## EXTRACTED MATERIAL
▼

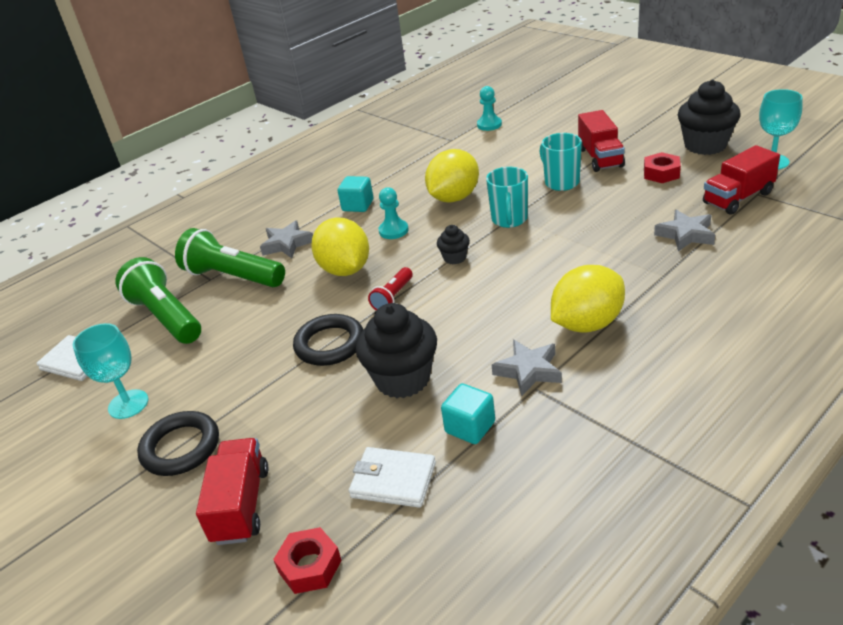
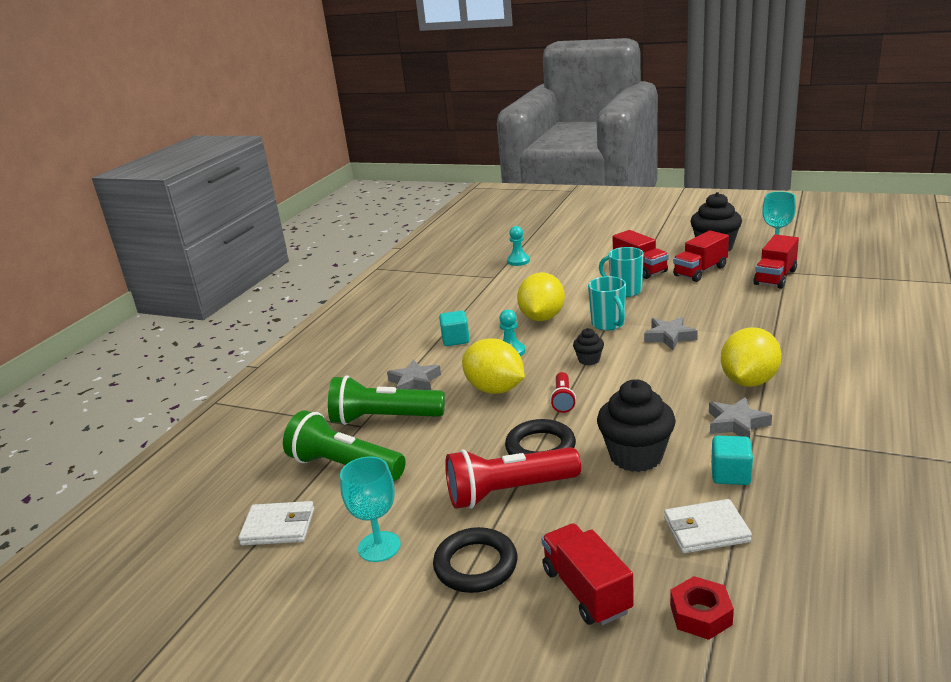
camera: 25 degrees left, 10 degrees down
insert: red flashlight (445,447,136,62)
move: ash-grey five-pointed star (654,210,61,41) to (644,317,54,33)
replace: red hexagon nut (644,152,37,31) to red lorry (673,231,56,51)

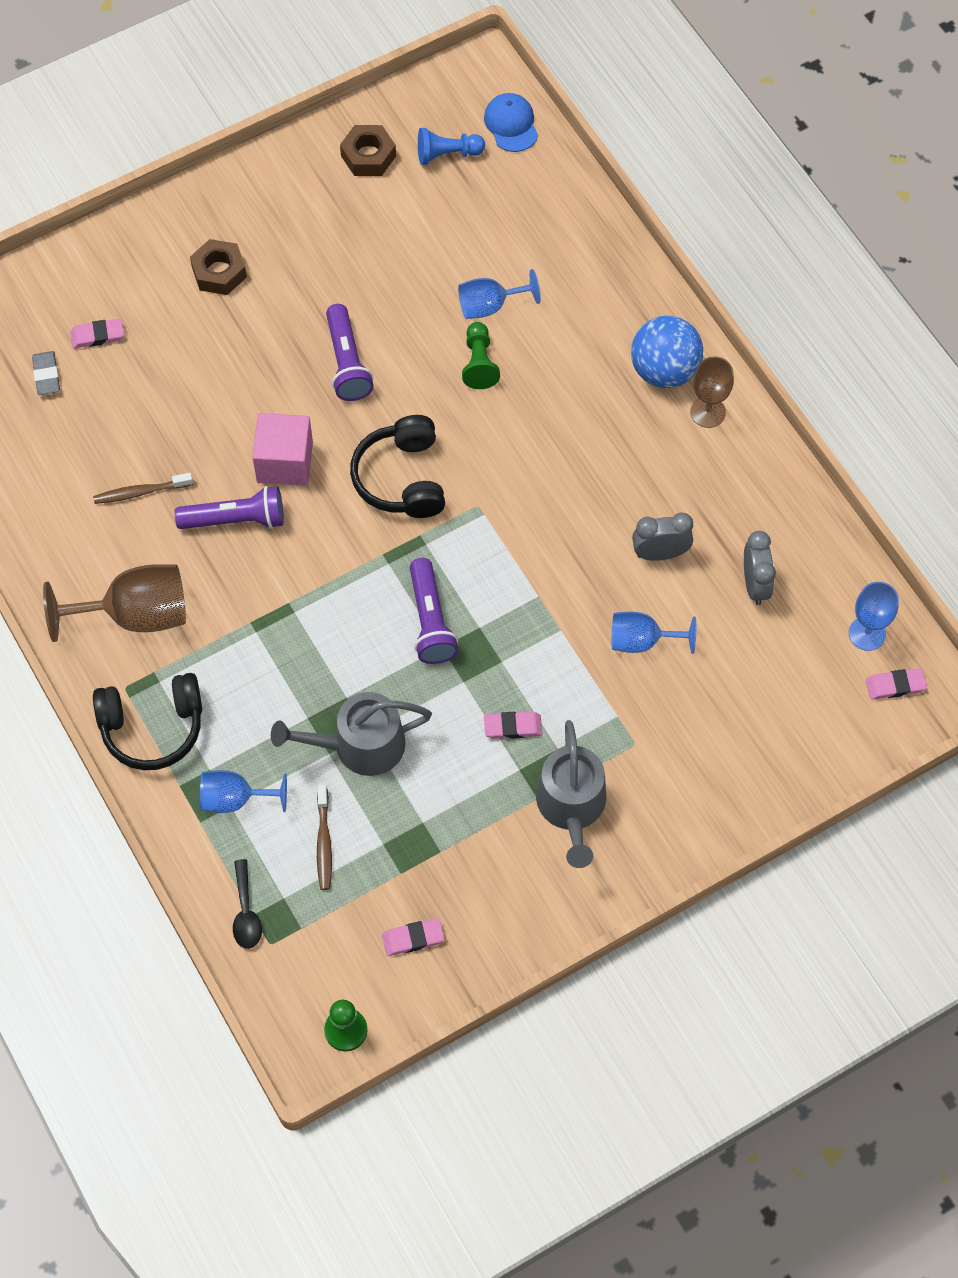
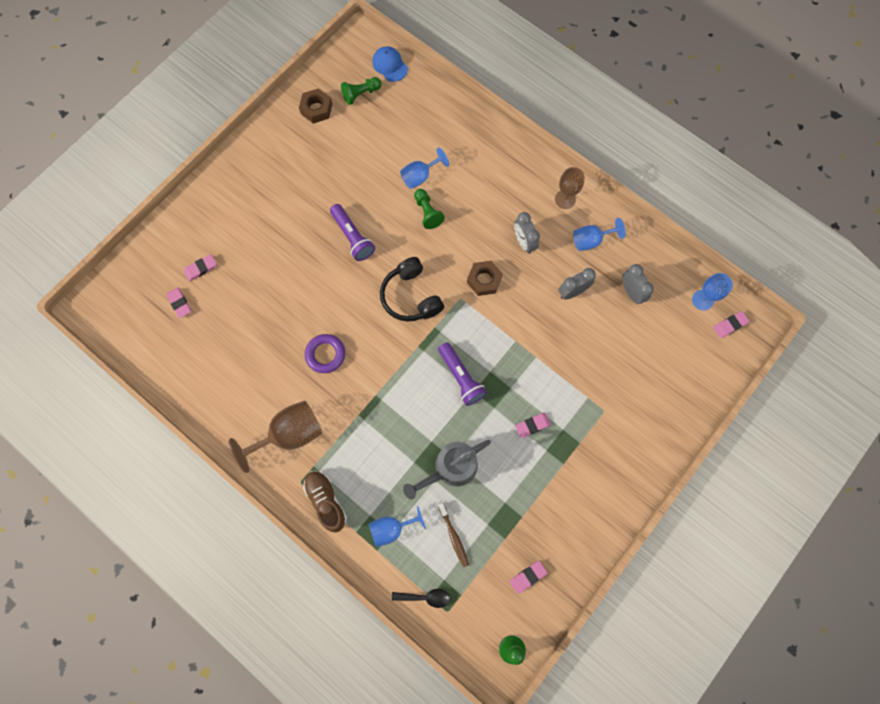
camera: 20 degrees left, 10 degrees up
delete: dark brown tooth brush (93,473,100,31); rosy solid cube (252,413,61,73); ash-grey watering can (536,720,70,148); blue ball (631,316,72,72)
insert: ash-grey alarm clock (514,212,26,42)
move: dark brown hexagon nut (190,239,57,56) to (467,261,36,35); blue chalice (612,612,84,42) to (573,218,53,33)
replace: jet-black headset (93,673,109,97) to dark brown sneaker (303,471,44,62); purple flashlight (175,486,109,43) to purple ring (305,334,40,39)
recolor: ash-grey gum eraser (32,351,28,44) to rosy gum eraser (167,287,24,31); blue pawn (418,128,67,37) to green pawn (341,77,40,28)
rotate: jet-black teaspoon (233,859,29,90) = (392,589,59,19) 60 degrees counterclockwise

▲

Retype all the data exactly. Omit pictures.

camera: 25 degrees left, 10 degrees down
insert: red flashlight (445,447,136,62)
move: ash-grey five-pointed star (654,210,61,41) to (644,317,54,33)
replace: red hexagon nut (644,152,37,31) to red lorry (673,231,56,51)

camera: 20 degrees left, 10 degrees up
delete: dark brown tooth brush (93,473,100,31); rosy solid cube (252,413,61,73); ash-grey watering can (536,720,70,148); blue ball (631,316,72,72)
insert: ash-grey alarm clock (514,212,26,42)
move: dark brown hexagon nut (190,239,57,56) to (467,261,36,35); blue chalice (612,612,84,42) to (573,218,53,33)
replace: jet-black headset (93,673,109,97) to dark brown sneaker (303,471,44,62); purple flashlight (175,486,109,43) to purple ring (305,334,40,39)
recolor: ash-grey gum eraser (32,351,28,44) to rosy gum eraser (167,287,24,31); blue pawn (418,128,67,37) to green pawn (341,77,40,28)
rotate: jet-black teaspoon (233,859,29,90) = (392,589,59,19) 60 degrees counterclockwise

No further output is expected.